Stored records

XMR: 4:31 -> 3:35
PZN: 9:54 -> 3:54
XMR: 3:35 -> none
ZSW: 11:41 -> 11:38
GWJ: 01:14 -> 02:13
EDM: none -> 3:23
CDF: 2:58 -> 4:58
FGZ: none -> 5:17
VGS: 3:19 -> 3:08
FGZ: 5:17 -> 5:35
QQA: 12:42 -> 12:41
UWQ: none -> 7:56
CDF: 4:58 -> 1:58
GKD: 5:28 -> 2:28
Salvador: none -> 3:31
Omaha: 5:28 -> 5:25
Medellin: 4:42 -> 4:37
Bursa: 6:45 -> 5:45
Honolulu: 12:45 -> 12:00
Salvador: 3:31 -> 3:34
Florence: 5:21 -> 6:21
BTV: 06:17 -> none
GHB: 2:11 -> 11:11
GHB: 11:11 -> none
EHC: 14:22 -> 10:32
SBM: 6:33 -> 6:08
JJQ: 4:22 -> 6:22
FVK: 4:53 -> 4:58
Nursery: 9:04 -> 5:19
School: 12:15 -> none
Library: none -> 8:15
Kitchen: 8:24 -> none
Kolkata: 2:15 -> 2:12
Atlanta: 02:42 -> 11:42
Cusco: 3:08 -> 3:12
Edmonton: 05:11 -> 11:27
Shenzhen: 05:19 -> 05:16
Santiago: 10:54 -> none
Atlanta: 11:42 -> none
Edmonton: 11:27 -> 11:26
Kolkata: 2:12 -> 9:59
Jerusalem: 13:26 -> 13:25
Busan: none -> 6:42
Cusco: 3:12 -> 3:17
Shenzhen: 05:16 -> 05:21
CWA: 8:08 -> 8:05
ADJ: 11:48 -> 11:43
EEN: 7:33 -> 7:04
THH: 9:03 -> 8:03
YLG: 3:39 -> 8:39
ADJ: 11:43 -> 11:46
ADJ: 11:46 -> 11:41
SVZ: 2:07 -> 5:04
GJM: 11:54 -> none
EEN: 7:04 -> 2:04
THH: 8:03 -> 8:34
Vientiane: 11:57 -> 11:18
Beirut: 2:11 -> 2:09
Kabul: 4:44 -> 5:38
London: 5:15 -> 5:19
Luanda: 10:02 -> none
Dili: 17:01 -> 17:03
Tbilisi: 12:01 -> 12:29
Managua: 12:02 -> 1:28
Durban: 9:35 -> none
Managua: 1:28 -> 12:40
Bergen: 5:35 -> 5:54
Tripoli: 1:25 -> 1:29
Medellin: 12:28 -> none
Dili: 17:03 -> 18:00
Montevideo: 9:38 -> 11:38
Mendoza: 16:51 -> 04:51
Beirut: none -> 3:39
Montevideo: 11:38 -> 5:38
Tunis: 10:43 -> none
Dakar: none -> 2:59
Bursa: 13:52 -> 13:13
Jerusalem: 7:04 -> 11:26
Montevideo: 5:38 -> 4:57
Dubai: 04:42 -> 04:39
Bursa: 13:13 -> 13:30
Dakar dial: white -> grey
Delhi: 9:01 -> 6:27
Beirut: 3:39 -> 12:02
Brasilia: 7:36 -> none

■ WORK TO DO ■
Please quote every line of the entries above without changing anything.

■ FULL SOLUTION ■
XMR: 4:31 -> 3:35
PZN: 9:54 -> 3:54
XMR: 3:35 -> none
ZSW: 11:41 -> 11:38
GWJ: 01:14 -> 02:13
EDM: none -> 3:23
CDF: 2:58 -> 4:58
FGZ: none -> 5:17
VGS: 3:19 -> 3:08
FGZ: 5:17 -> 5:35
QQA: 12:42 -> 12:41
UWQ: none -> 7:56
CDF: 4:58 -> 1:58
GKD: 5:28 -> 2:28
Salvador: none -> 3:31
Omaha: 5:28 -> 5:25
Medellin: 4:42 -> 4:37
Bursa: 6:45 -> 5:45
Honolulu: 12:45 -> 12:00
Salvador: 3:31 -> 3:34
Florence: 5:21 -> 6:21
BTV: 06:17 -> none
GHB: 2:11 -> 11:11
GHB: 11:11 -> none
EHC: 14:22 -> 10:32
SBM: 6:33 -> 6:08
JJQ: 4:22 -> 6:22
FVK: 4:53 -> 4:58
Nursery: 9:04 -> 5:19
School: 12:15 -> none
Library: none -> 8:15
Kitchen: 8:24 -> none
Kolkata: 2:15 -> 2:12
Atlanta: 02:42 -> 11:42
Cusco: 3:08 -> 3:12
Edmonton: 05:11 -> 11:27
Shenzhen: 05:19 -> 05:16
Santiago: 10:54 -> none
Atlanta: 11:42 -> none
Edmonton: 11:27 -> 11:26
Kolkata: 2:12 -> 9:59
Jerusalem: 13:26 -> 13:25
Busan: none -> 6:42
Cusco: 3:12 -> 3:17
Shenzhen: 05:16 -> 05:21
CWA: 8:08 -> 8:05
ADJ: 11:48 -> 11:43
EEN: 7:33 -> 7:04
THH: 9:03 -> 8:03
YLG: 3:39 -> 8:39
ADJ: 11:43 -> 11:46
ADJ: 11:46 -> 11:41
SVZ: 2:07 -> 5:04
GJM: 11:54 -> none
EEN: 7:04 -> 2:04
THH: 8:03 -> 8:34
Vientiane: 11:57 -> 11:18
Beirut: 2:11 -> 2:09
Kabul: 4:44 -> 5:38
London: 5:15 -> 5:19
Luanda: 10:02 -> none
Dili: 17:01 -> 17:03
Tbilisi: 12:01 -> 12:29
Managua: 12:02 -> 1:28
Durban: 9:35 -> none
Managua: 1:28 -> 12:40
Bergen: 5:35 -> 5:54
Tripoli: 1:25 -> 1:29
Medellin: 12:28 -> none
Dili: 17:03 -> 18:00
Montevideo: 9:38 -> 11:38
Mendoza: 16:51 -> 04:51
Beirut: none -> 3:39
Montevideo: 11:38 -> 5:38
Tunis: 10:43 -> none
Dakar: none -> 2:59
Bursa: 13:52 -> 13:13
Jerusalem: 7:04 -> 11:26
Montevideo: 5:38 -> 4:57
Dubai: 04:42 -> 04:39
Bursa: 13:13 -> 13:30
Dakar dial: white -> grey
Delhi: 9:01 -> 6:27
Beirut: 3:39 -> 12:02
Brasilia: 7:36 -> none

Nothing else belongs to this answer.